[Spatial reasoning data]

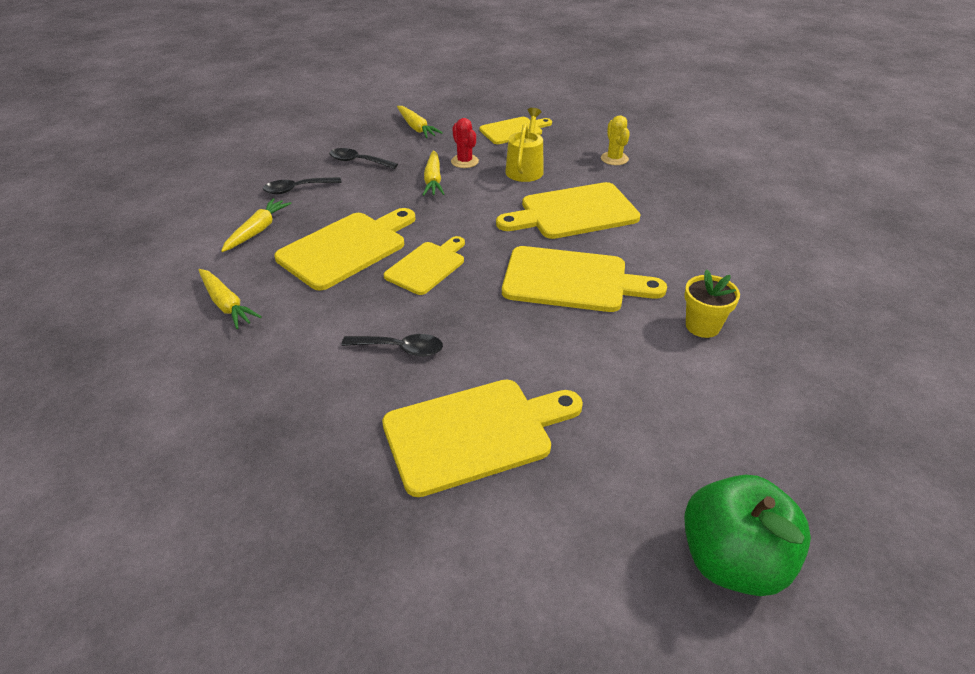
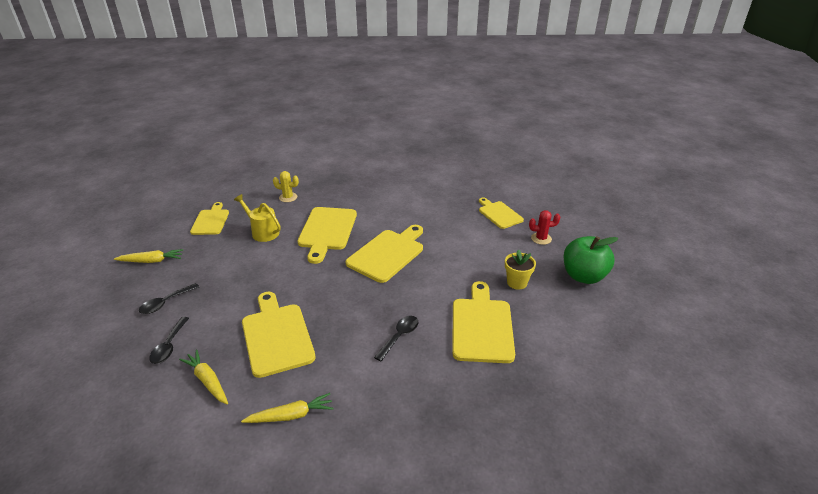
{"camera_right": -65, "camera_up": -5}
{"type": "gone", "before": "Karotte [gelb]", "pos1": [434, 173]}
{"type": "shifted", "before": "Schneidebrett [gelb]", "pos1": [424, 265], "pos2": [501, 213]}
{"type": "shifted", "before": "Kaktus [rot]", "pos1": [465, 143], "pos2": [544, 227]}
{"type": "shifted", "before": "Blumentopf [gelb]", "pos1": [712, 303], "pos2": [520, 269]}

What the task requires. Your copy of the records must match them exactly, except that no pictures appear in it.

Written solution.
{"camera_right": -65, "camera_up": -5}
{"type": "gone", "before": "Karotte [gelb]", "pos1": [434, 173]}
{"type": "shifted", "before": "Schneidebrett [gelb]", "pos1": [424, 265], "pos2": [501, 213]}
{"type": "shifted", "before": "Kaktus [rot]", "pos1": [465, 143], "pos2": [544, 227]}
{"type": "shifted", "before": "Blumentopf [gelb]", "pos1": [712, 303], "pos2": [520, 269]}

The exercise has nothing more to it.